From the records that follow, give the number of lines that include the word "orange", with no further words.
============
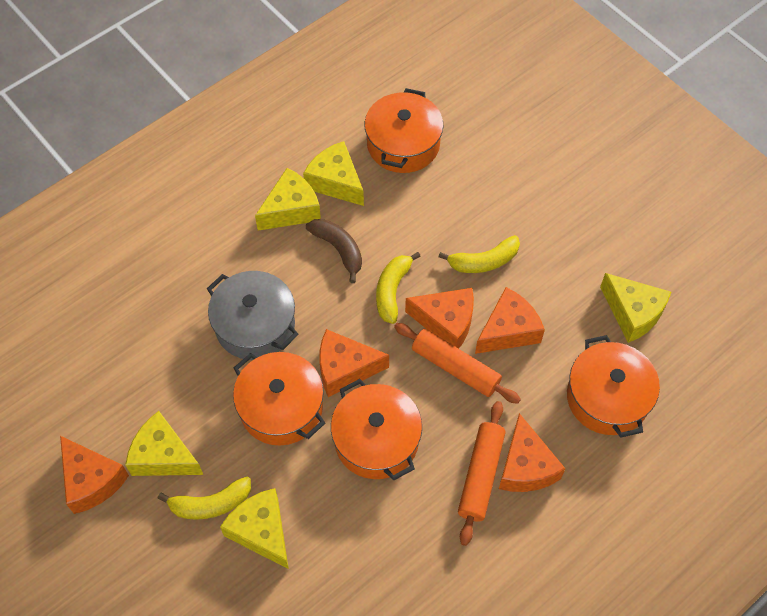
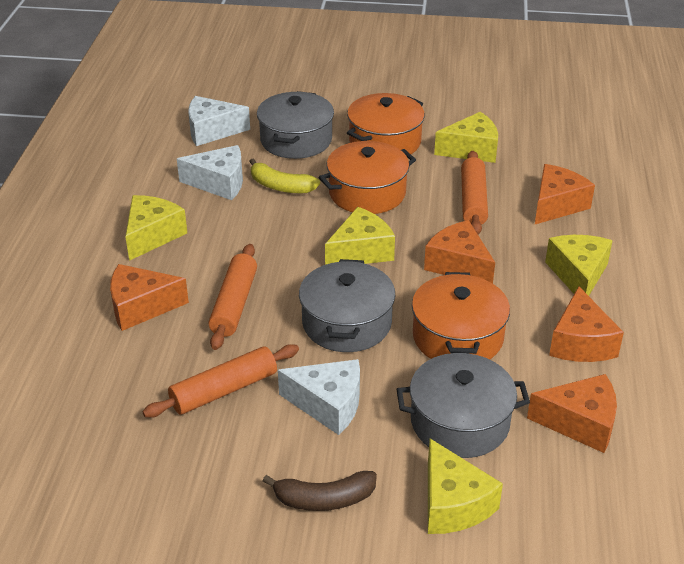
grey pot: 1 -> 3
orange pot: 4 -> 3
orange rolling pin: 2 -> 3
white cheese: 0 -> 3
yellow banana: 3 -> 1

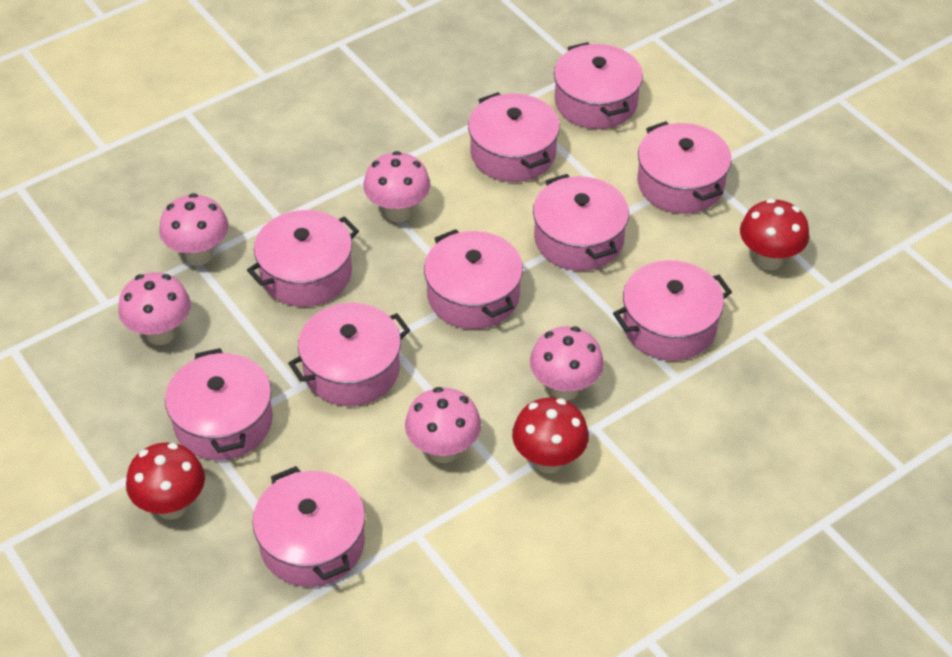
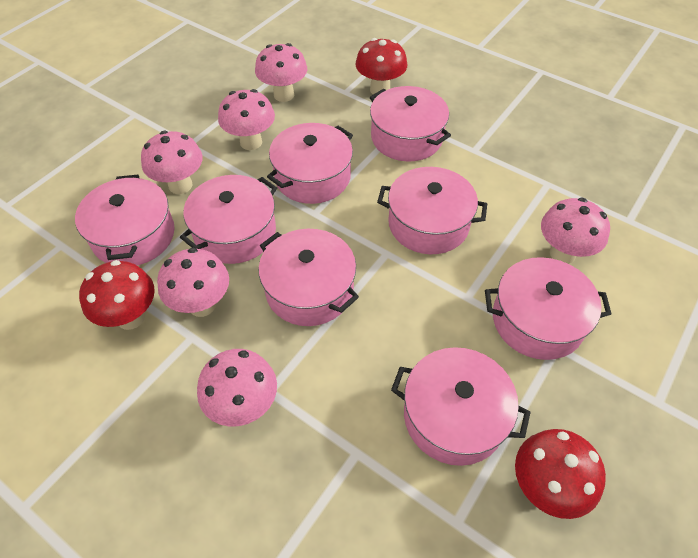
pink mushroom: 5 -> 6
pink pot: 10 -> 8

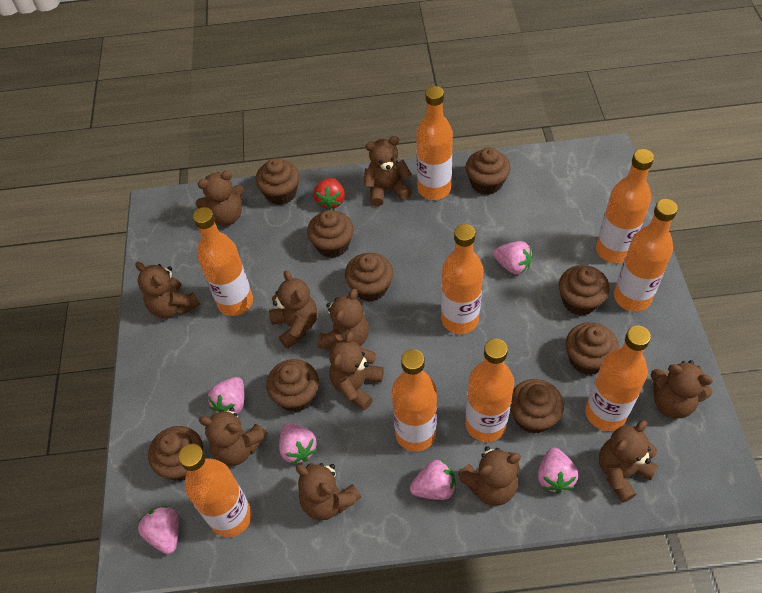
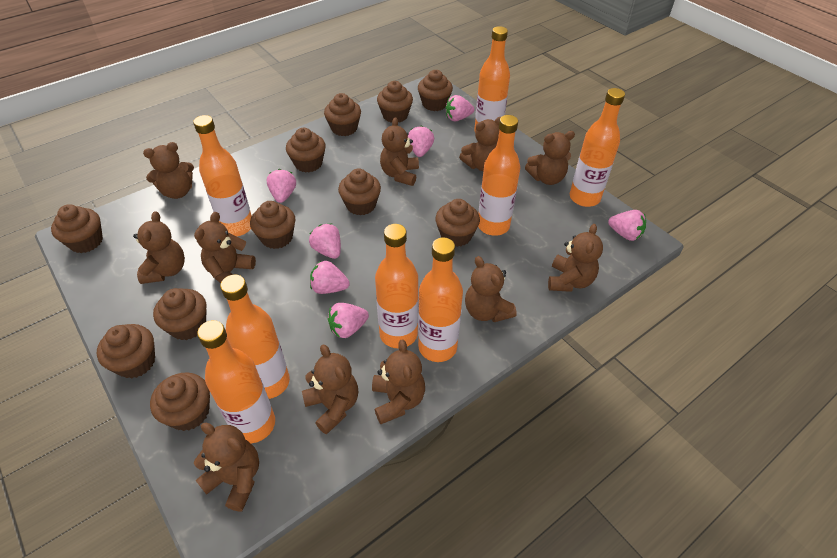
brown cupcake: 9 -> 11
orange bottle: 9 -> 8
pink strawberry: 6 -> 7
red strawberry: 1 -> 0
============
RESULT OF THE TASK -> 3